To do - Each line of the material holding the word "switch" must be identified and copied.

Dataset excerpts -
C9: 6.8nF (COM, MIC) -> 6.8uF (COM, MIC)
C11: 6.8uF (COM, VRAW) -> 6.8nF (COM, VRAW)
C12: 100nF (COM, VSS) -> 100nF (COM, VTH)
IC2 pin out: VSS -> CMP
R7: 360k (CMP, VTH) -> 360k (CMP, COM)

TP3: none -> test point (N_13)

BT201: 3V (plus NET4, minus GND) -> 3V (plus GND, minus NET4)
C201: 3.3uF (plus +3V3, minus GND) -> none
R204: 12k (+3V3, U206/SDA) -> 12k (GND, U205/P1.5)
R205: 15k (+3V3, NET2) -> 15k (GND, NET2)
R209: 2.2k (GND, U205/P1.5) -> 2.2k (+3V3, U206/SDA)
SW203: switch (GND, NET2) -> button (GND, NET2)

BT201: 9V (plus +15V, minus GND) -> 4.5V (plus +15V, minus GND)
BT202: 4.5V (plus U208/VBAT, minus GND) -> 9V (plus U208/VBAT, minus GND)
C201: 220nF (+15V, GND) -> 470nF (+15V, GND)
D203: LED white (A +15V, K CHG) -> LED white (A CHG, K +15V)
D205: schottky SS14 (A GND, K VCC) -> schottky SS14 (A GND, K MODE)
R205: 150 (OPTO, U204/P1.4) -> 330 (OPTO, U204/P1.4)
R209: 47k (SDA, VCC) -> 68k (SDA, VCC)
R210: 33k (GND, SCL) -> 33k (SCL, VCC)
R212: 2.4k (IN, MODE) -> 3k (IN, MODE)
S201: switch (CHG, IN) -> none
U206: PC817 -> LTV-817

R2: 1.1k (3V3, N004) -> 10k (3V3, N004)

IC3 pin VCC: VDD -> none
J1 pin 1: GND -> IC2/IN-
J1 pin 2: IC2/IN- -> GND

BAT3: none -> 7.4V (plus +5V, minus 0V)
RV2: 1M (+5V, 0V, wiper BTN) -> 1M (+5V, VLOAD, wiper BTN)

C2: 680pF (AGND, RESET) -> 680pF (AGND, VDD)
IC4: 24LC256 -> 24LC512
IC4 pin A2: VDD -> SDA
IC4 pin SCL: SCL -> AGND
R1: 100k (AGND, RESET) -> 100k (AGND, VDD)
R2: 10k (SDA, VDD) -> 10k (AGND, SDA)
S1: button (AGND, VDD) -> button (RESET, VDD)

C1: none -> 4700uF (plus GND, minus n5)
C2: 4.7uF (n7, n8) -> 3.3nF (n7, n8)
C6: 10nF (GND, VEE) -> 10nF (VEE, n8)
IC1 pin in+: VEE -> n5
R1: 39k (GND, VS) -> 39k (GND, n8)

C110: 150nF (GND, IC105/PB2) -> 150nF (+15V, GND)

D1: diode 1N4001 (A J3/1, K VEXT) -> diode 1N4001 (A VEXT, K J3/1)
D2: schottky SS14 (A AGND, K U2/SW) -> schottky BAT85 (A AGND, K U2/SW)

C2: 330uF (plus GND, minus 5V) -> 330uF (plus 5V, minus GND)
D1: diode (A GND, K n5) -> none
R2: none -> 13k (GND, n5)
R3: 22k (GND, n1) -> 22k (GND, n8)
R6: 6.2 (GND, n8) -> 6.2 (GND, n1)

Your response -
SW203: switch (GND, NET2) -> button (GND, NET2)
S201: switch (CHG, IN) -> none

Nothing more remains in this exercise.